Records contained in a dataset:
-- Opening Marker --
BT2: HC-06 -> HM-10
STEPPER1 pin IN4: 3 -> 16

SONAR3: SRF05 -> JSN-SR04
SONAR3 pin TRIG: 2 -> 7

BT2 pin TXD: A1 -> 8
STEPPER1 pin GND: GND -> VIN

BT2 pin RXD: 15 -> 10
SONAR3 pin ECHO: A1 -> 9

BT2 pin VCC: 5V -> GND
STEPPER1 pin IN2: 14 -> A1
-- Closing Marker --
-- Opening Marker --
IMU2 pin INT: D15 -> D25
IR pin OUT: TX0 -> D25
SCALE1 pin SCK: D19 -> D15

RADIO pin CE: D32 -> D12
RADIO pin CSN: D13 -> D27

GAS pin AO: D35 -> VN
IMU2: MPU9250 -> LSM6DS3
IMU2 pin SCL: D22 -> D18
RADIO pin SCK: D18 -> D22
-- Closing Marker --
-- Opening Marker --
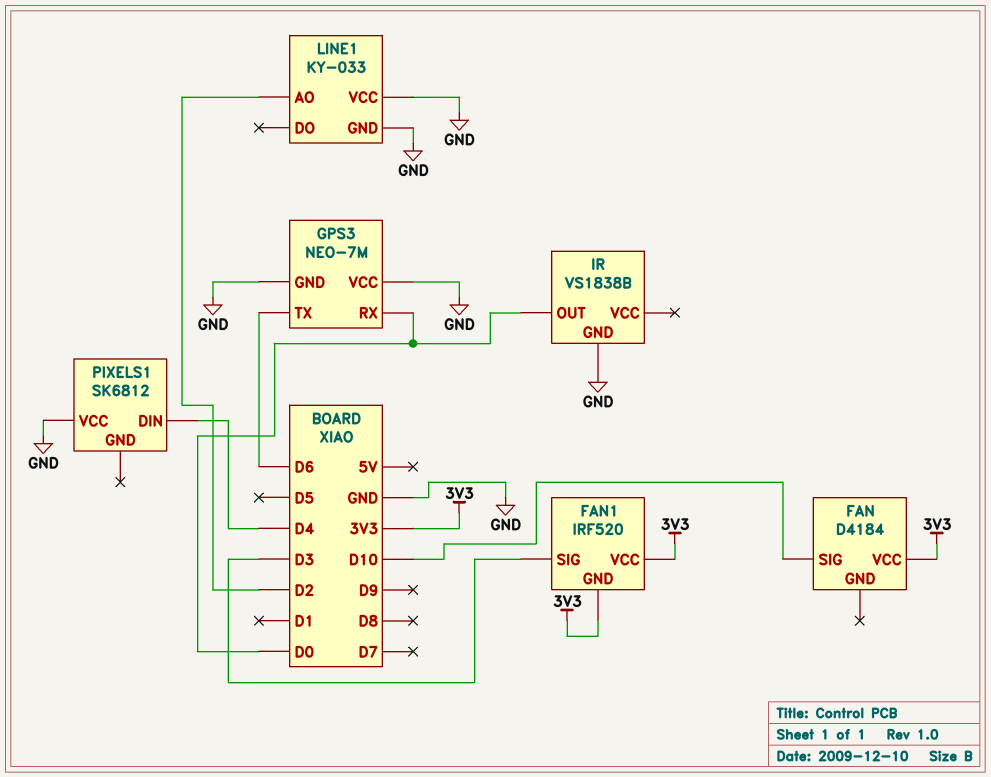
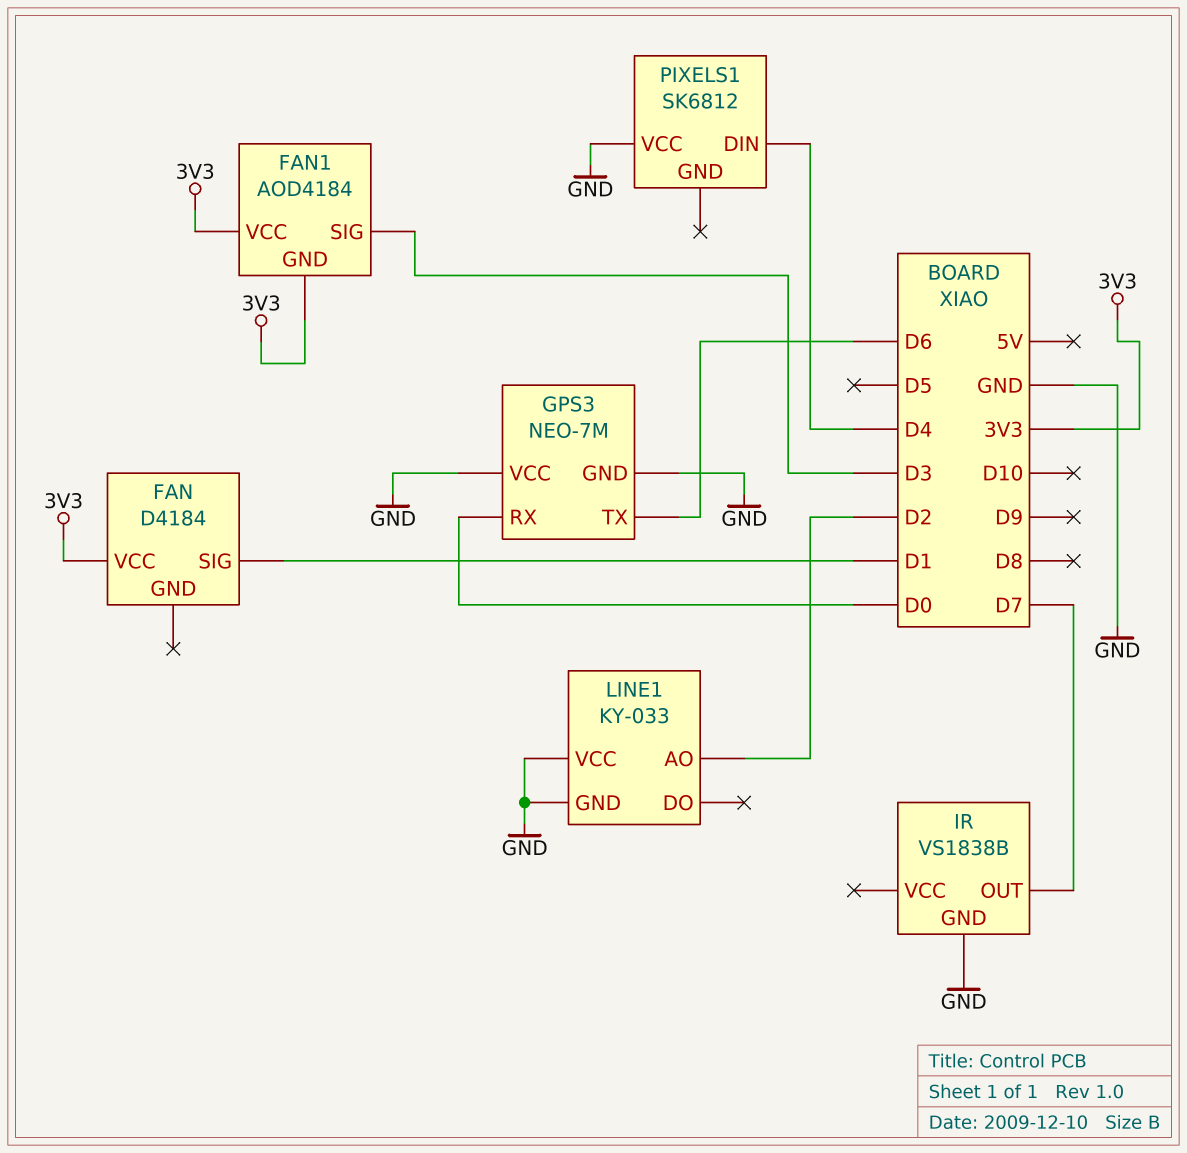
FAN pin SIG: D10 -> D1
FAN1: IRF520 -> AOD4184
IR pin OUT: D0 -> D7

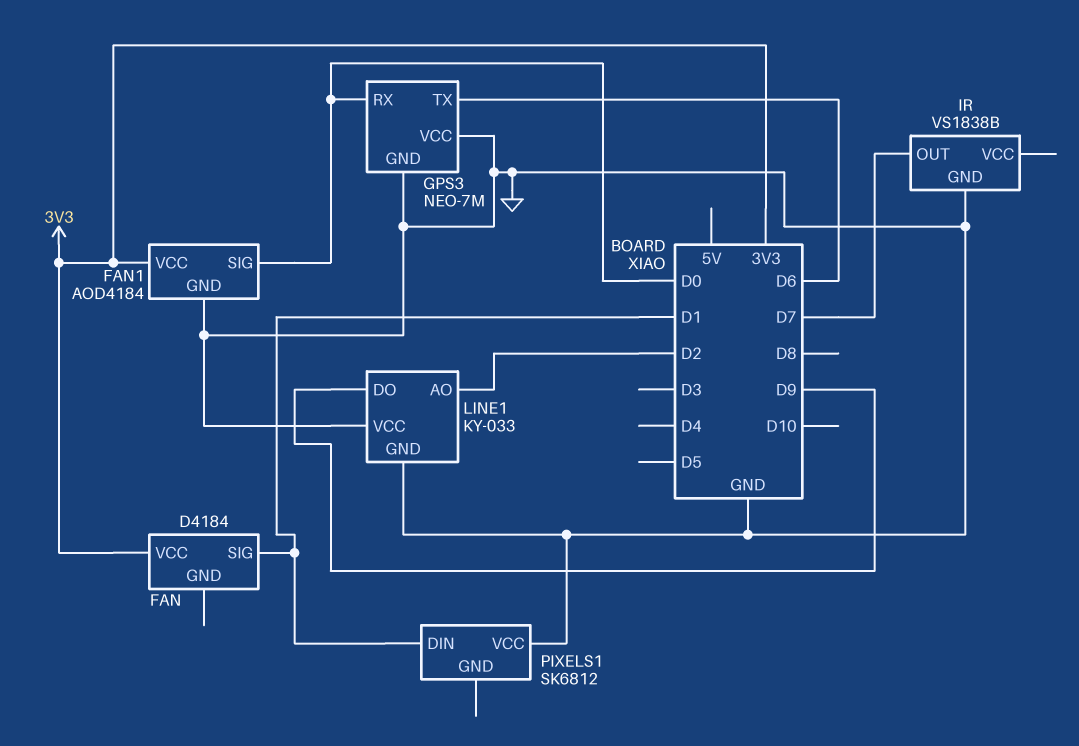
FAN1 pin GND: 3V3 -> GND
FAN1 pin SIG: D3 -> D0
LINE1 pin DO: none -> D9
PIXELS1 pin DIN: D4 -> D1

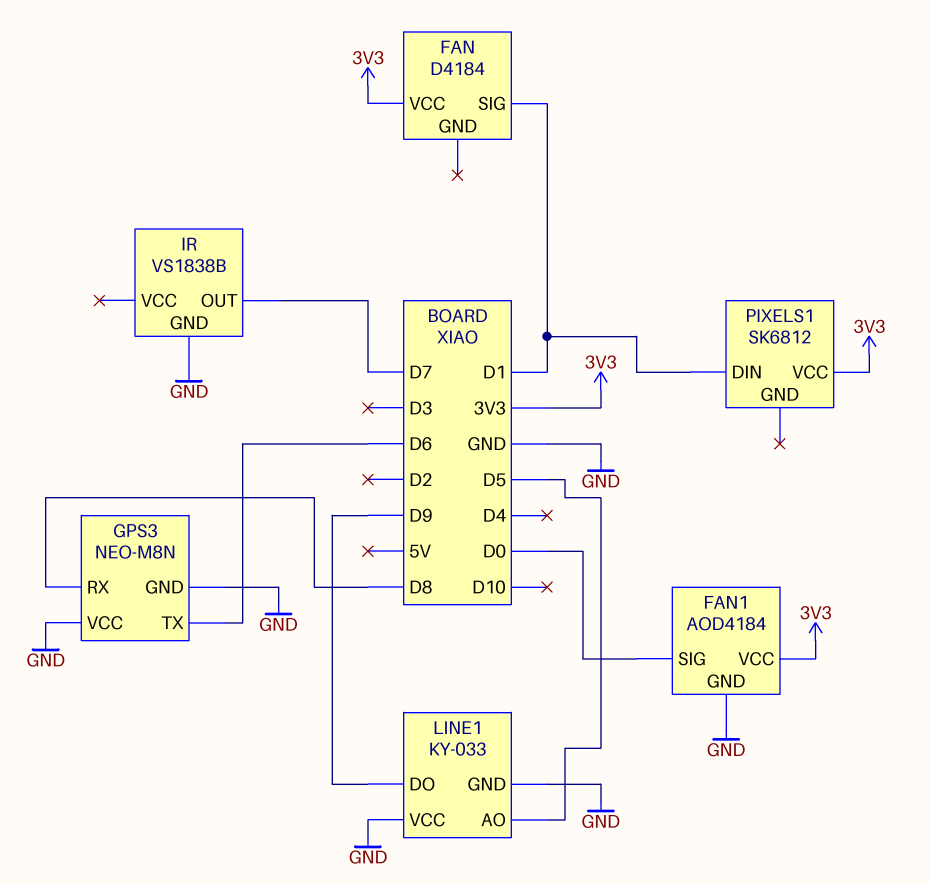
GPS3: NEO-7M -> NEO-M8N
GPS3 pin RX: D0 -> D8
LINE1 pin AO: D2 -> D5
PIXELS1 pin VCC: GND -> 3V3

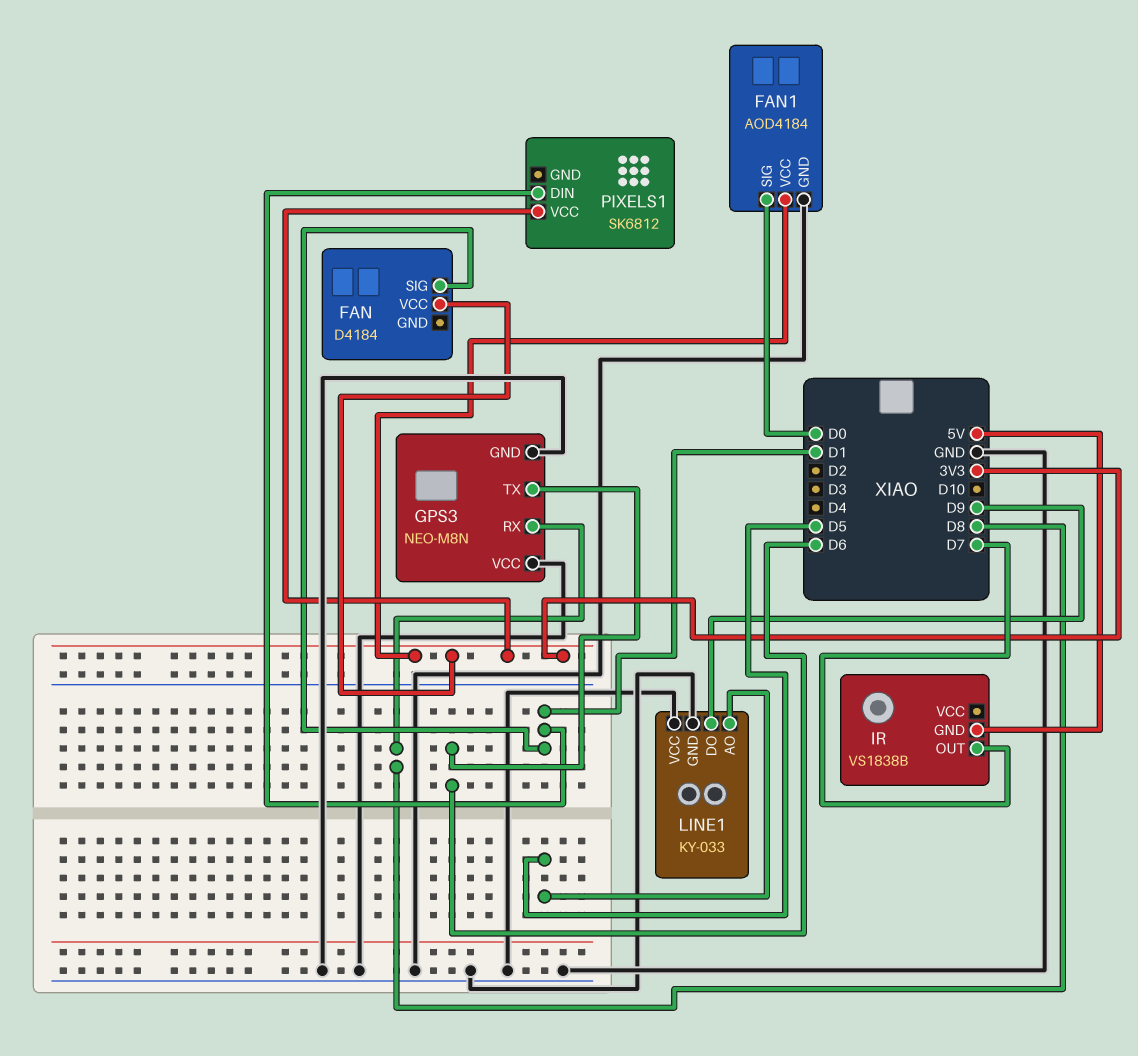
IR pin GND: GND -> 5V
-- Closing Marker --
Print, from the entries above, the line with "BT2: HC-06 -> HM-10", the line with "STEPPER1 pin IN2: 14 -> A1" and all lines between them, exactly and with nothing else.

SOLVED EXERCISE →
BT2: HC-06 -> HM-10
STEPPER1 pin IN4: 3 -> 16

SONAR3: SRF05 -> JSN-SR04
SONAR3 pin TRIG: 2 -> 7

BT2 pin TXD: A1 -> 8
STEPPER1 pin GND: GND -> VIN

BT2 pin RXD: 15 -> 10
SONAR3 pin ECHO: A1 -> 9

BT2 pin VCC: 5V -> GND
STEPPER1 pin IN2: 14 -> A1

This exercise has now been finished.